To do: Go through the listing below and output it word for word.

----

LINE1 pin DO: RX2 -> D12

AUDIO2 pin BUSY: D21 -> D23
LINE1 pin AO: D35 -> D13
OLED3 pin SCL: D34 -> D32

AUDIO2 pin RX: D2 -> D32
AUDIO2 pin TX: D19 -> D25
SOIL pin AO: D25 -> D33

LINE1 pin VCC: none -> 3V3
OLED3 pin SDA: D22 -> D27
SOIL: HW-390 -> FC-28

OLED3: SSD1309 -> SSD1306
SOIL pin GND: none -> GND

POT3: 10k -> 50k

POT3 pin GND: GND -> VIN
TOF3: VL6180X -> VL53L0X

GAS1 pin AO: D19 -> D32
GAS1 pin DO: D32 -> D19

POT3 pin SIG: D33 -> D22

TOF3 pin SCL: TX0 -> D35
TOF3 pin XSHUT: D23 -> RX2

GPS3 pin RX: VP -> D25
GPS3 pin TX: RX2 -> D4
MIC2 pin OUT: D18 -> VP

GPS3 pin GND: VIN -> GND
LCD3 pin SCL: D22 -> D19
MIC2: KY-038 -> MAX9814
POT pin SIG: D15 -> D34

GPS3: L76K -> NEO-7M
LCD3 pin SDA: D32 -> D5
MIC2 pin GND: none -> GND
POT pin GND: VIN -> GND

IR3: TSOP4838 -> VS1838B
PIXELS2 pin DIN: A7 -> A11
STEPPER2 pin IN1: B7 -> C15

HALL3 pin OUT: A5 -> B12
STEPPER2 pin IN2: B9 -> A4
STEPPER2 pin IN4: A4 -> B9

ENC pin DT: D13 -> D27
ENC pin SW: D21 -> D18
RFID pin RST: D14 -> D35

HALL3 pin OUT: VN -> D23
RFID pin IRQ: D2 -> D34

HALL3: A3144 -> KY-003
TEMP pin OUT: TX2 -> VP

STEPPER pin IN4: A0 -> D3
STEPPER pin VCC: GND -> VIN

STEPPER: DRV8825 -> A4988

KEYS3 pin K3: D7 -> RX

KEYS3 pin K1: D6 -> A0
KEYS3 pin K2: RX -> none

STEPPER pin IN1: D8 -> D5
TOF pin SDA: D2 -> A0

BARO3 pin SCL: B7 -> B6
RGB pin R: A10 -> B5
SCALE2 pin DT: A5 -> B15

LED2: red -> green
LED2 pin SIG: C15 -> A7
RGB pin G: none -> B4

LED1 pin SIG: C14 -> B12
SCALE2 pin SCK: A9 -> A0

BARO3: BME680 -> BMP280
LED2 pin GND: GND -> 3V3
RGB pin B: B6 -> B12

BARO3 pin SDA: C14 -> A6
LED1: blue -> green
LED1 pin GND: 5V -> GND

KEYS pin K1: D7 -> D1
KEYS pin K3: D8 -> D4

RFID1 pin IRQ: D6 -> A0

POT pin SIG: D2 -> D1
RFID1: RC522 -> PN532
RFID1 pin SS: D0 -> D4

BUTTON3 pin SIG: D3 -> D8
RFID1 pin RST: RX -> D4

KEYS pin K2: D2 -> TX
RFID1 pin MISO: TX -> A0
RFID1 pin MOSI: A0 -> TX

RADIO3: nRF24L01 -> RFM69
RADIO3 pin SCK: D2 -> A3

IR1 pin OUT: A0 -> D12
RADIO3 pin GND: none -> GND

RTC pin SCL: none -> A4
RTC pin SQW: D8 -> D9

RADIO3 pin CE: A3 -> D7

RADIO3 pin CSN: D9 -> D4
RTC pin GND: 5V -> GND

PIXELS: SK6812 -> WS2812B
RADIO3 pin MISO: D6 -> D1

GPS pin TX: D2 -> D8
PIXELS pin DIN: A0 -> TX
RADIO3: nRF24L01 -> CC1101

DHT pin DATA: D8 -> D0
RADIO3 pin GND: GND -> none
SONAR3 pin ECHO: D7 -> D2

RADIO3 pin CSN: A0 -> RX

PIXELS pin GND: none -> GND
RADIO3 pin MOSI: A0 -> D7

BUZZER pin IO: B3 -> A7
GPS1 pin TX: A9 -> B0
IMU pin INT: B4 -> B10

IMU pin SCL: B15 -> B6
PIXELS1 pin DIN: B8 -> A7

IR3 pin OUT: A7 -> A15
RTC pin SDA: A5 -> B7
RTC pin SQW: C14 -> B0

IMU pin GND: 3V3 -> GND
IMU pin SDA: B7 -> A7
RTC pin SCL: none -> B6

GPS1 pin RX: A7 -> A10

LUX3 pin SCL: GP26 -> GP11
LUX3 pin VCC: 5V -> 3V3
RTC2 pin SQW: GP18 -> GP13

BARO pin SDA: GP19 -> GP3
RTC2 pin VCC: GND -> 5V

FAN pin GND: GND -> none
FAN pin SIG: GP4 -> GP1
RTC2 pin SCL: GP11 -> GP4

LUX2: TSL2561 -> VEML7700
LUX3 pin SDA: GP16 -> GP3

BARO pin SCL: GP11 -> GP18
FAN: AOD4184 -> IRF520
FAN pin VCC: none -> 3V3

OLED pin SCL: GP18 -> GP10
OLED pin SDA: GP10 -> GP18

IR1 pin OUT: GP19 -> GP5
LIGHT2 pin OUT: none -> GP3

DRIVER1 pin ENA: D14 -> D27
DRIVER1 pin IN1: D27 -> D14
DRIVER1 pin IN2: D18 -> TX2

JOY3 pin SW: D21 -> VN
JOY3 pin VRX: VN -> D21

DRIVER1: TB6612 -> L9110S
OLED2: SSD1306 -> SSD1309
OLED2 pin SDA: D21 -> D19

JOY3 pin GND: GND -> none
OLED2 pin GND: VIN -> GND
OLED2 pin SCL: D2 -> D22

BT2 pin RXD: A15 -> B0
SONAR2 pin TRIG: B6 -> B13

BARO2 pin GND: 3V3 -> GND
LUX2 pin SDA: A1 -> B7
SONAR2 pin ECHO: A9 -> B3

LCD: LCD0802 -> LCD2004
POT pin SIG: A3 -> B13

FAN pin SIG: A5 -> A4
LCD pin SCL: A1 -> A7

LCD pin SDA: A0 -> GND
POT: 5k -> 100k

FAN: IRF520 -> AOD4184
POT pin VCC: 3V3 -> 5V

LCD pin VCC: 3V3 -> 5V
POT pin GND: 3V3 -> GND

----

Written answer:
LINE1 pin DO: RX2 -> D12

AUDIO2 pin BUSY: D21 -> D23
LINE1 pin AO: D35 -> D13
OLED3 pin SCL: D34 -> D32

AUDIO2 pin RX: D2 -> D32
AUDIO2 pin TX: D19 -> D25
SOIL pin AO: D25 -> D33

LINE1 pin VCC: none -> 3V3
OLED3 pin SDA: D22 -> D27
SOIL: HW-390 -> FC-28

OLED3: SSD1309 -> SSD1306
SOIL pin GND: none -> GND

POT3: 10k -> 50k

POT3 pin GND: GND -> VIN
TOF3: VL6180X -> VL53L0X

GAS1 pin AO: D19 -> D32
GAS1 pin DO: D32 -> D19

POT3 pin SIG: D33 -> D22

TOF3 pin SCL: TX0 -> D35
TOF3 pin XSHUT: D23 -> RX2

GPS3 pin RX: VP -> D25
GPS3 pin TX: RX2 -> D4
MIC2 pin OUT: D18 -> VP

GPS3 pin GND: VIN -> GND
LCD3 pin SCL: D22 -> D19
MIC2: KY-038 -> MAX9814
POT pin SIG: D15 -> D34

GPS3: L76K -> NEO-7M
LCD3 pin SDA: D32 -> D5
MIC2 pin GND: none -> GND
POT pin GND: VIN -> GND

IR3: TSOP4838 -> VS1838B
PIXELS2 pin DIN: A7 -> A11
STEPPER2 pin IN1: B7 -> C15

HALL3 pin OUT: A5 -> B12
STEPPER2 pin IN2: B9 -> A4
STEPPER2 pin IN4: A4 -> B9

ENC pin DT: D13 -> D27
ENC pin SW: D21 -> D18
RFID pin RST: D14 -> D35

HALL3 pin OUT: VN -> D23
RFID pin IRQ: D2 -> D34

HALL3: A3144 -> KY-003
TEMP pin OUT: TX2 -> VP

STEPPER pin IN4: A0 -> D3
STEPPER pin VCC: GND -> VIN

STEPPER: DRV8825 -> A4988

KEYS3 pin K3: D7 -> RX

KEYS3 pin K1: D6 -> A0
KEYS3 pin K2: RX -> none

STEPPER pin IN1: D8 -> D5
TOF pin SDA: D2 -> A0

BARO3 pin SCL: B7 -> B6
RGB pin R: A10 -> B5
SCALE2 pin DT: A5 -> B15

LED2: red -> green
LED2 pin SIG: C15 -> A7
RGB pin G: none -> B4

LED1 pin SIG: C14 -> B12
SCALE2 pin SCK: A9 -> A0

BARO3: BME680 -> BMP280
LED2 pin GND: GND -> 3V3
RGB pin B: B6 -> B12

BARO3 pin SDA: C14 -> A6
LED1: blue -> green
LED1 pin GND: 5V -> GND

KEYS pin K1: D7 -> D1
KEYS pin K3: D8 -> D4

RFID1 pin IRQ: D6 -> A0

POT pin SIG: D2 -> D1
RFID1: RC522 -> PN532
RFID1 pin SS: D0 -> D4

BUTTON3 pin SIG: D3 -> D8
RFID1 pin RST: RX -> D4

KEYS pin K2: D2 -> TX
RFID1 pin MISO: TX -> A0
RFID1 pin MOSI: A0 -> TX

RADIO3: nRF24L01 -> RFM69
RADIO3 pin SCK: D2 -> A3

IR1 pin OUT: A0 -> D12
RADIO3 pin GND: none -> GND

RTC pin SCL: none -> A4
RTC pin SQW: D8 -> D9

RADIO3 pin CE: A3 -> D7

RADIO3 pin CSN: D9 -> D4
RTC pin GND: 5V -> GND

PIXELS: SK6812 -> WS2812B
RADIO3 pin MISO: D6 -> D1

GPS pin TX: D2 -> D8
PIXELS pin DIN: A0 -> TX
RADIO3: nRF24L01 -> CC1101

DHT pin DATA: D8 -> D0
RADIO3 pin GND: GND -> none
SONAR3 pin ECHO: D7 -> D2

RADIO3 pin CSN: A0 -> RX

PIXELS pin GND: none -> GND
RADIO3 pin MOSI: A0 -> D7

BUZZER pin IO: B3 -> A7
GPS1 pin TX: A9 -> B0
IMU pin INT: B4 -> B10

IMU pin SCL: B15 -> B6
PIXELS1 pin DIN: B8 -> A7

IR3 pin OUT: A7 -> A15
RTC pin SDA: A5 -> B7
RTC pin SQW: C14 -> B0

IMU pin GND: 3V3 -> GND
IMU pin SDA: B7 -> A7
RTC pin SCL: none -> B6

GPS1 pin RX: A7 -> A10

LUX3 pin SCL: GP26 -> GP11
LUX3 pin VCC: 5V -> 3V3
RTC2 pin SQW: GP18 -> GP13

BARO pin SDA: GP19 -> GP3
RTC2 pin VCC: GND -> 5V

FAN pin GND: GND -> none
FAN pin SIG: GP4 -> GP1
RTC2 pin SCL: GP11 -> GP4

LUX2: TSL2561 -> VEML7700
LUX3 pin SDA: GP16 -> GP3

BARO pin SCL: GP11 -> GP18
FAN: AOD4184 -> IRF520
FAN pin VCC: none -> 3V3

OLED pin SCL: GP18 -> GP10
OLED pin SDA: GP10 -> GP18

IR1 pin OUT: GP19 -> GP5
LIGHT2 pin OUT: none -> GP3

DRIVER1 pin ENA: D14 -> D27
DRIVER1 pin IN1: D27 -> D14
DRIVER1 pin IN2: D18 -> TX2

JOY3 pin SW: D21 -> VN
JOY3 pin VRX: VN -> D21

DRIVER1: TB6612 -> L9110S
OLED2: SSD1306 -> SSD1309
OLED2 pin SDA: D21 -> D19

JOY3 pin GND: GND -> none
OLED2 pin GND: VIN -> GND
OLED2 pin SCL: D2 -> D22

BT2 pin RXD: A15 -> B0
SONAR2 pin TRIG: B6 -> B13

BARO2 pin GND: 3V3 -> GND
LUX2 pin SDA: A1 -> B7
SONAR2 pin ECHO: A9 -> B3

LCD: LCD0802 -> LCD2004
POT pin SIG: A3 -> B13

FAN pin SIG: A5 -> A4
LCD pin SCL: A1 -> A7

LCD pin SDA: A0 -> GND
POT: 5k -> 100k

FAN: IRF520 -> AOD4184
POT pin VCC: 3V3 -> 5V

LCD pin VCC: 3V3 -> 5V
POT pin GND: 3V3 -> GND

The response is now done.